EXERCISE GOAL –
Find each line of the material below in which the word "blue" occurs, and return it.

THE DATA –
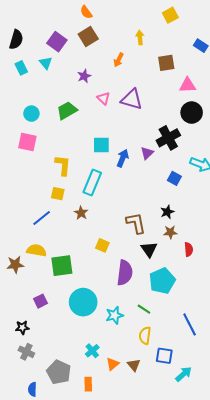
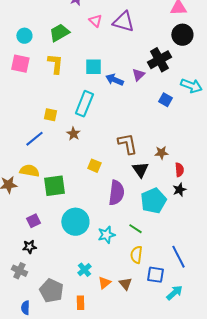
blue arrow: (123, 158) -> (114, 80), turned -90
yellow L-shape: (63, 165) -> (55, 64), moved
black star: (167, 212) -> (179, 190), moved
blue line: (190, 324) -> (178, 257), moved
black star: (22, 327) -> (29, 247), moved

RESULT OF THIS TASK –
blue arrow: (123, 158) -> (114, 80), turned -90
blue line: (190, 324) -> (178, 257), moved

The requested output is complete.